>>

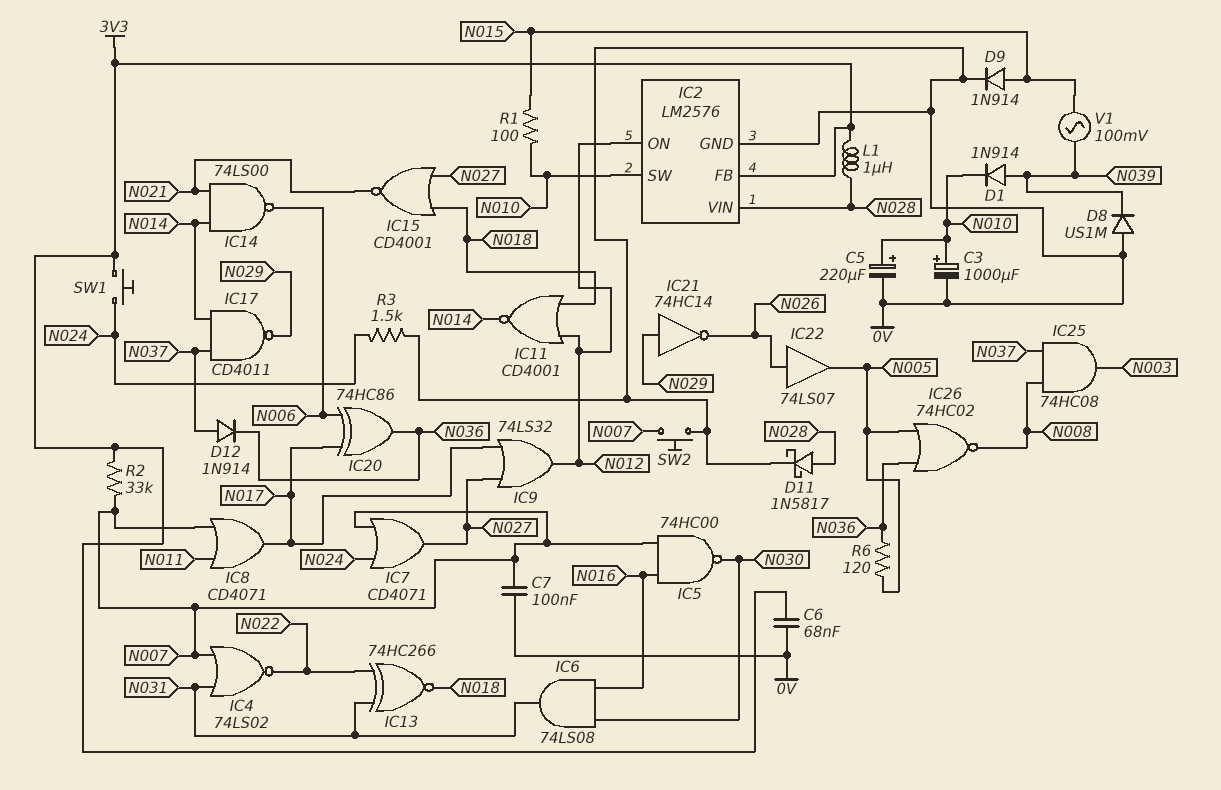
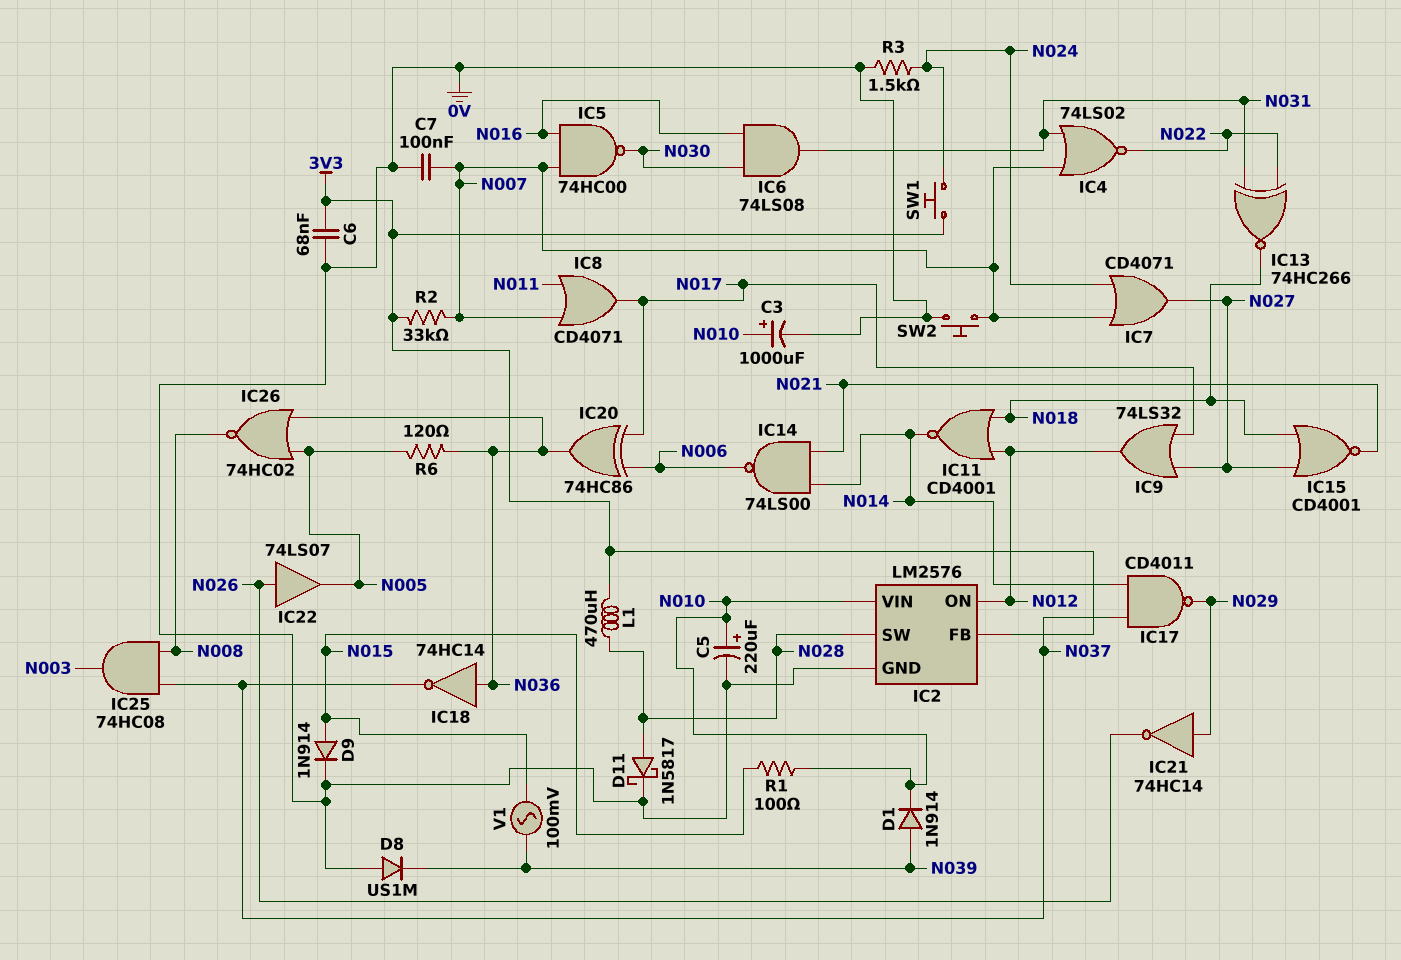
D12: diode 1N914 (A N037, K N036) -> none
IC2 pin SW: N010 -> N028
IC2 pin VIN: N028 -> N010
IC18: none -> NOT 74HC14 (in N036, out N037)
L1: 1uH (3V3, N028) -> 470uH (3V3, N028)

<<

Task prompt —
In the data above, count the lines where the word "none" appears; reply with the number only.

Response for this exercise —
2